● **Stored data**
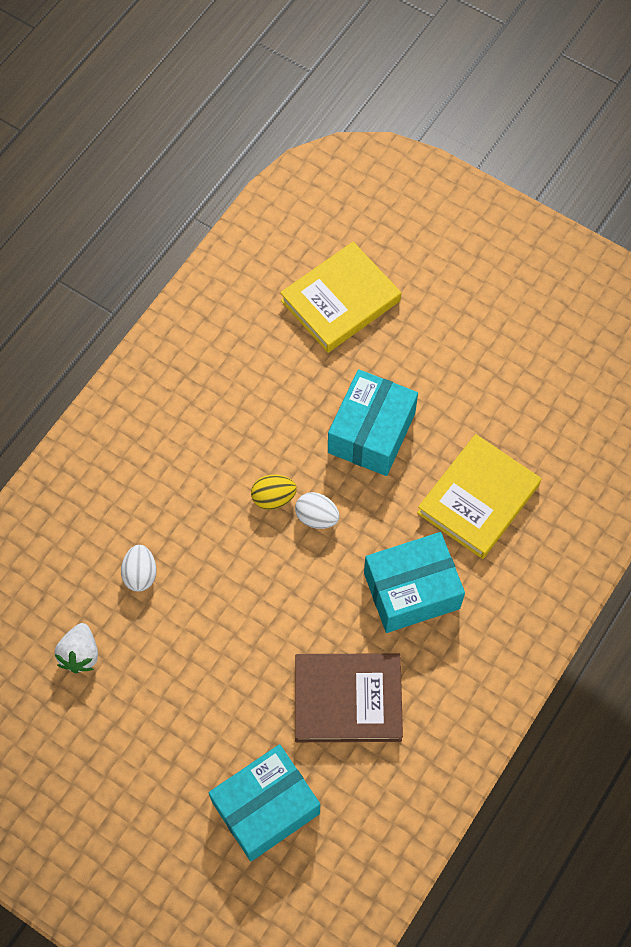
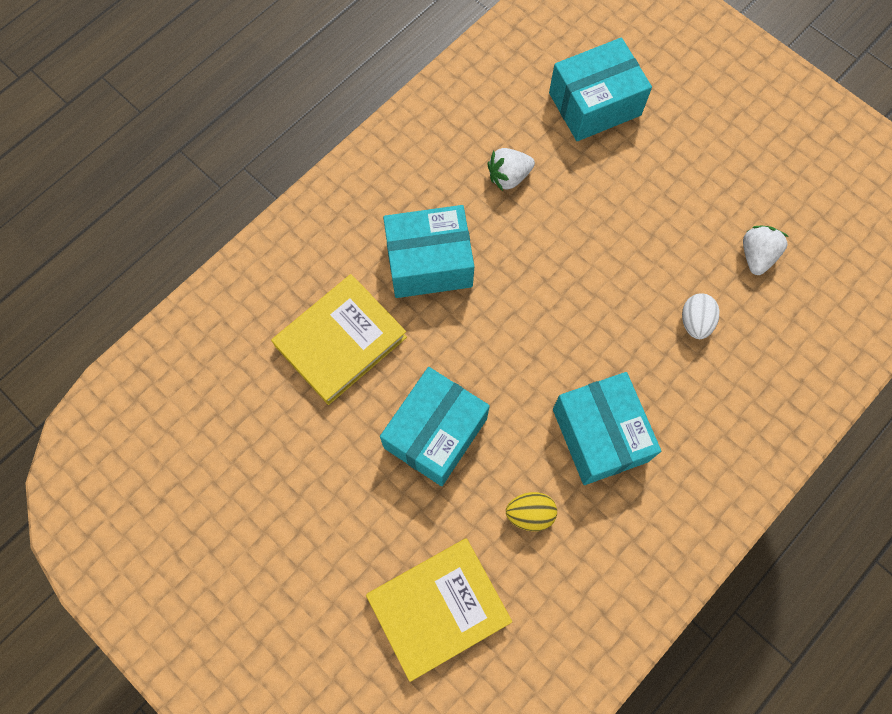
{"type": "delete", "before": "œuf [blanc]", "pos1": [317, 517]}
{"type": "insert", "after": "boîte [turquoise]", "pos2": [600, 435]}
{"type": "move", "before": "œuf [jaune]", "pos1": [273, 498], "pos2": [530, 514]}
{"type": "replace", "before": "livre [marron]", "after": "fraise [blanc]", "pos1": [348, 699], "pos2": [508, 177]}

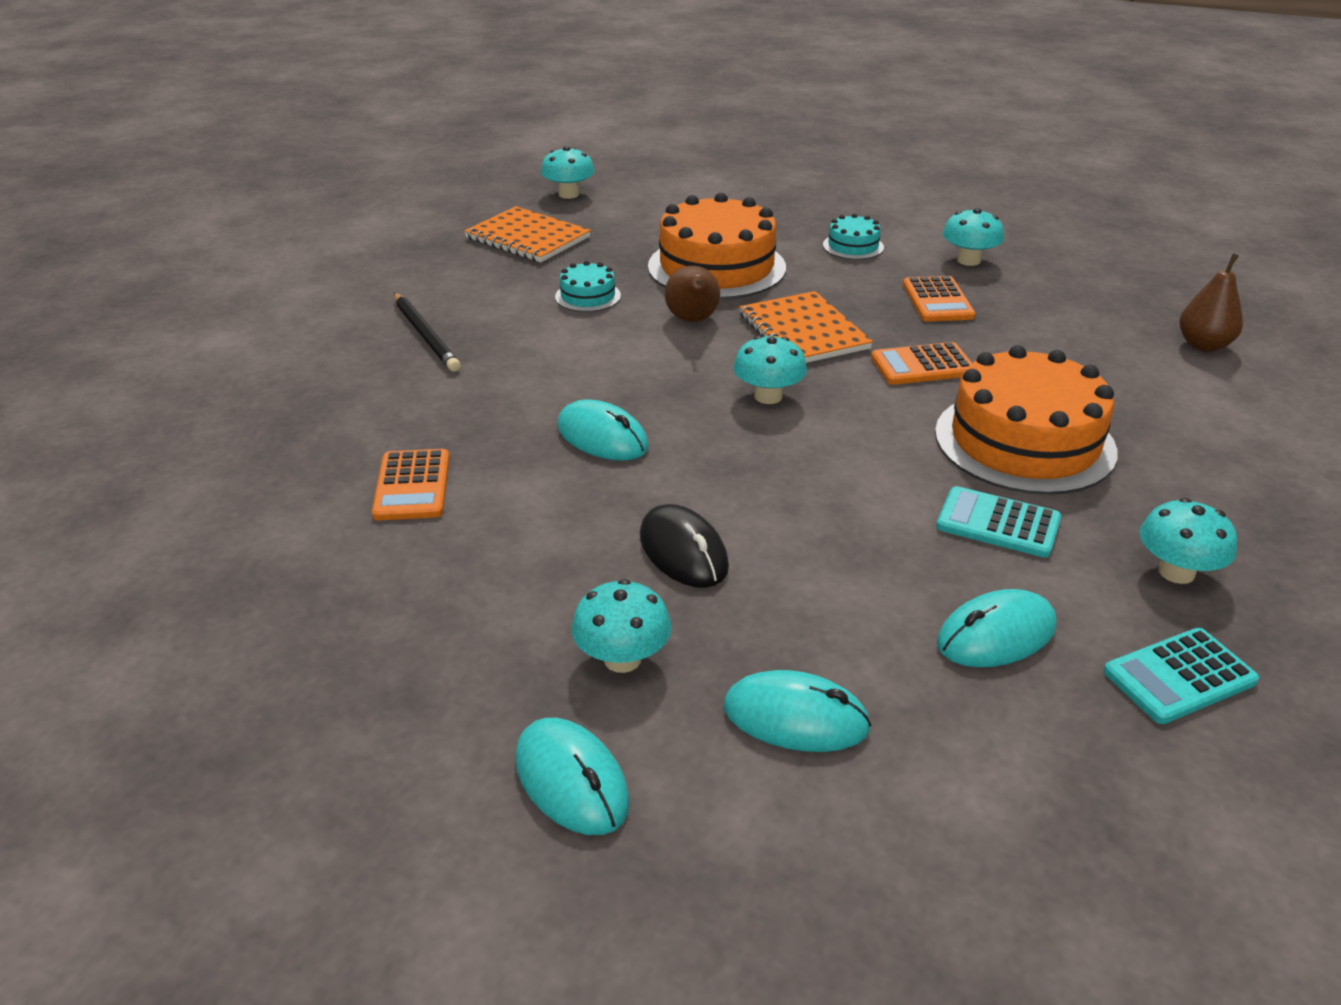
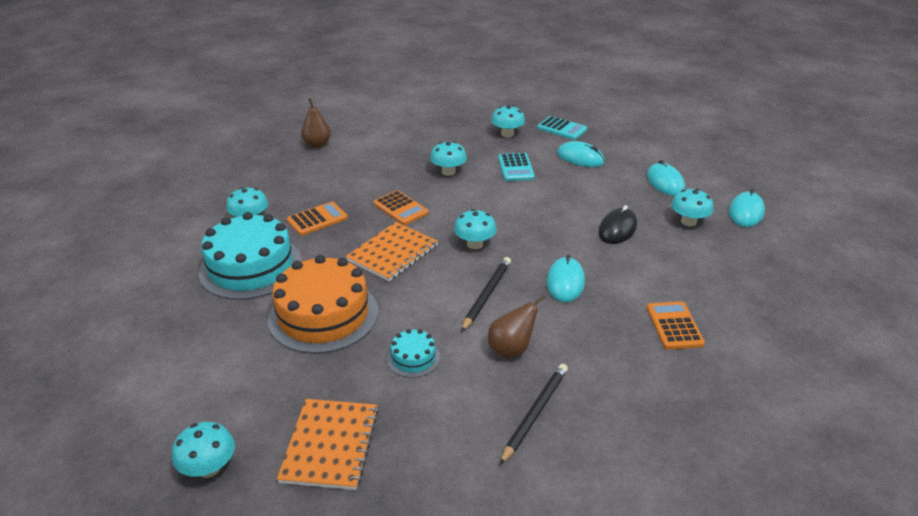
{"type": "insert", "after": "crayon [noir]", "pos2": [486, 295]}
{"type": "move", "before": "poire [marron]", "pos1": [693, 320], "pos2": [511, 349]}
{"type": "replace", "before": "gâteau [orange]", "after": "champignon [turquoise]", "pos1": [1024, 441], "pos2": [448, 172]}
{"type": "rotate", "before": "calculatrice [orange]", "pos1": [412, 486], "pos2": [674, 326], "turn": -60}
{"type": "resize", "before": "gâteau [turquoise]", "pos1": [853, 246], "pos2": [251, 267], "scale": 2.2}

● **Exercise details**
What you give back should be the full material above, retyped exactly, with every image removed.

● **Answer to this problem**
{"type": "delete", "before": "œuf [blanc]", "pos1": [317, 517]}
{"type": "insert", "after": "boîte [turquoise]", "pos2": [600, 435]}
{"type": "move", "before": "œuf [jaune]", "pos1": [273, 498], "pos2": [530, 514]}
{"type": "replace", "before": "livre [marron]", "after": "fraise [blanc]", "pos1": [348, 699], "pos2": [508, 177]}

{"type": "insert", "after": "crayon [noir]", "pos2": [486, 295]}
{"type": "move", "before": "poire [marron]", "pos1": [693, 320], "pos2": [511, 349]}
{"type": "replace", "before": "gâteau [orange]", "after": "champignon [turquoise]", "pos1": [1024, 441], "pos2": [448, 172]}
{"type": "rotate", "before": "calculatrice [orange]", "pos1": [412, 486], "pos2": [674, 326], "turn": -60}
{"type": "resize", "before": "gâteau [turquoise]", "pos1": [853, 246], "pos2": [251, 267], "scale": 2.2}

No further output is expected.